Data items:
************
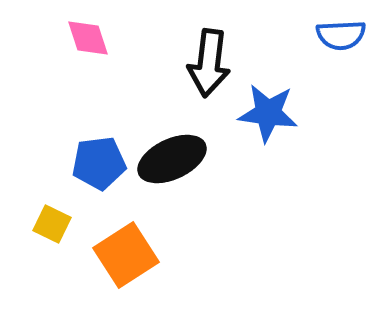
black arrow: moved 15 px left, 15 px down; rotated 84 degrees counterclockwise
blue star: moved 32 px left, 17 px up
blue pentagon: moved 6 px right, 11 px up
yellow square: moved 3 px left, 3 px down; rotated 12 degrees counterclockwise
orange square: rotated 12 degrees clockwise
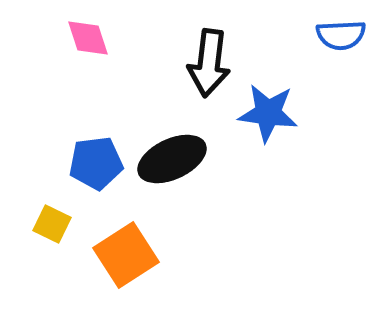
blue pentagon: moved 3 px left
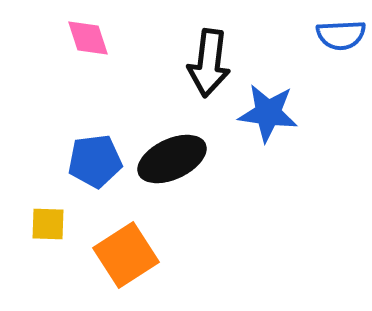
blue pentagon: moved 1 px left, 2 px up
yellow square: moved 4 px left; rotated 24 degrees counterclockwise
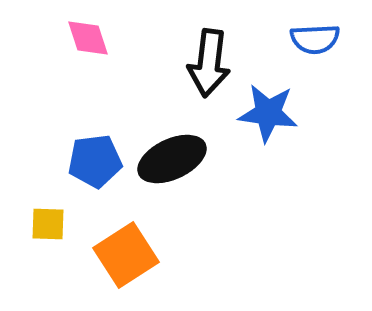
blue semicircle: moved 26 px left, 4 px down
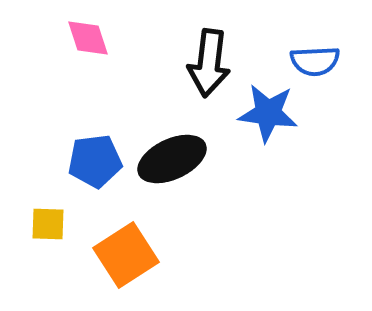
blue semicircle: moved 22 px down
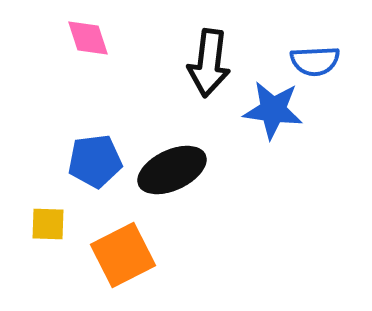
blue star: moved 5 px right, 3 px up
black ellipse: moved 11 px down
orange square: moved 3 px left; rotated 6 degrees clockwise
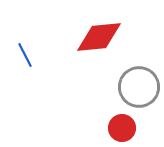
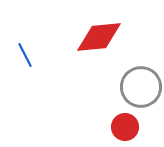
gray circle: moved 2 px right
red circle: moved 3 px right, 1 px up
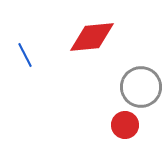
red diamond: moved 7 px left
red circle: moved 2 px up
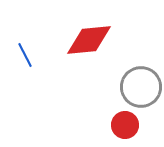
red diamond: moved 3 px left, 3 px down
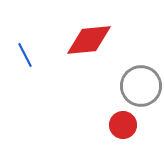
gray circle: moved 1 px up
red circle: moved 2 px left
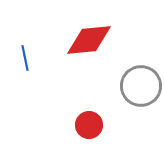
blue line: moved 3 px down; rotated 15 degrees clockwise
red circle: moved 34 px left
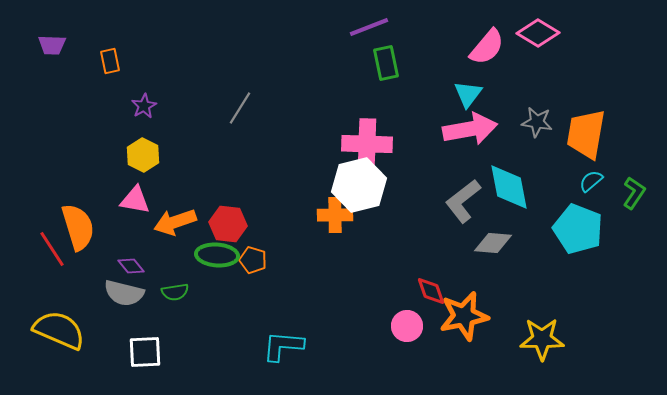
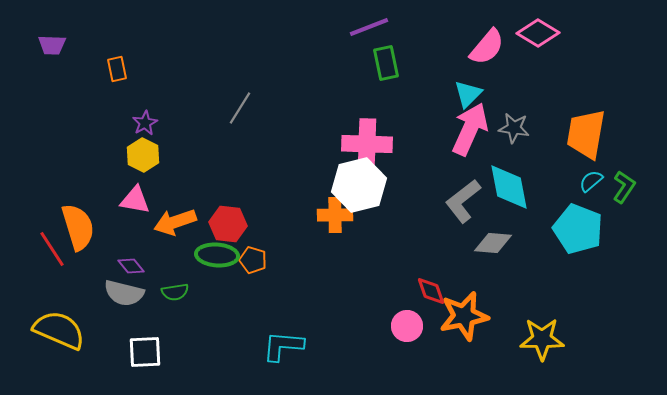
orange rectangle: moved 7 px right, 8 px down
cyan triangle: rotated 8 degrees clockwise
purple star: moved 1 px right, 17 px down
gray star: moved 23 px left, 6 px down
pink arrow: rotated 56 degrees counterclockwise
green L-shape: moved 10 px left, 6 px up
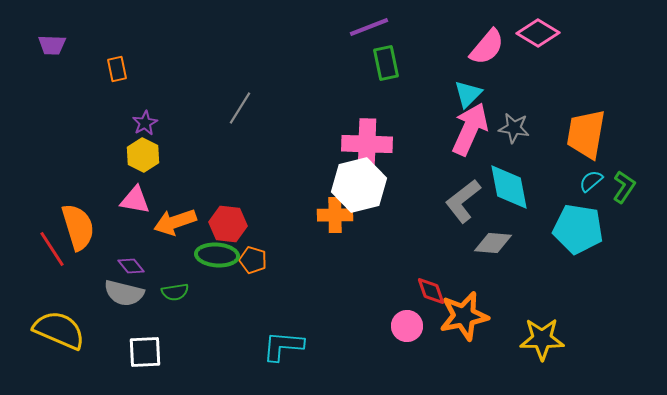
cyan pentagon: rotated 12 degrees counterclockwise
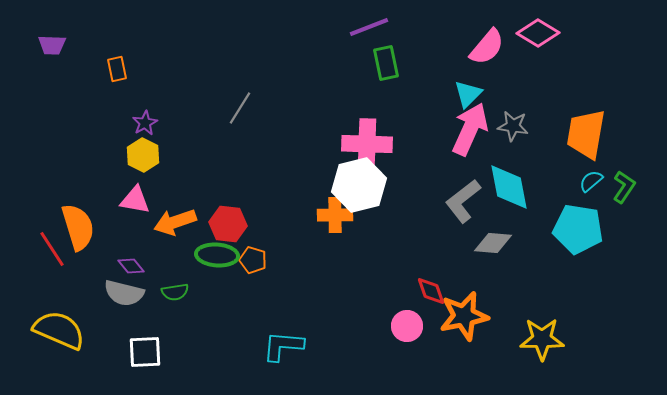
gray star: moved 1 px left, 2 px up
************
▸ Exercise aim
Copy out all of the entries above word for word, omitting the pictures.

▸ Answer to the exercise
black arrow: moved 15 px left, 15 px down; rotated 84 degrees counterclockwise
blue star: moved 32 px left, 17 px up
blue pentagon: moved 6 px right, 11 px up
yellow square: moved 3 px left, 3 px down; rotated 12 degrees counterclockwise
orange square: rotated 12 degrees clockwise
blue pentagon: moved 3 px left
blue pentagon: moved 1 px left, 2 px up
yellow square: moved 4 px left; rotated 24 degrees counterclockwise
blue semicircle: moved 26 px left, 4 px down
blue semicircle: moved 22 px down
blue star: moved 5 px right, 3 px up
black ellipse: moved 11 px down
orange square: moved 3 px left; rotated 6 degrees clockwise
gray circle: moved 2 px right
red circle: moved 3 px right, 1 px up
red diamond: moved 7 px left
red circle: moved 2 px up
red diamond: moved 3 px left, 3 px down
gray circle: moved 1 px up
red circle: moved 2 px left
blue line: moved 3 px down; rotated 15 degrees clockwise
red circle: moved 34 px left
orange rectangle: moved 7 px right, 8 px down
cyan triangle: rotated 8 degrees clockwise
purple star: moved 1 px right, 17 px down
gray star: moved 23 px left, 6 px down
pink arrow: rotated 56 degrees counterclockwise
green L-shape: moved 10 px left, 6 px up
cyan pentagon: rotated 12 degrees counterclockwise
gray star: moved 1 px left, 2 px up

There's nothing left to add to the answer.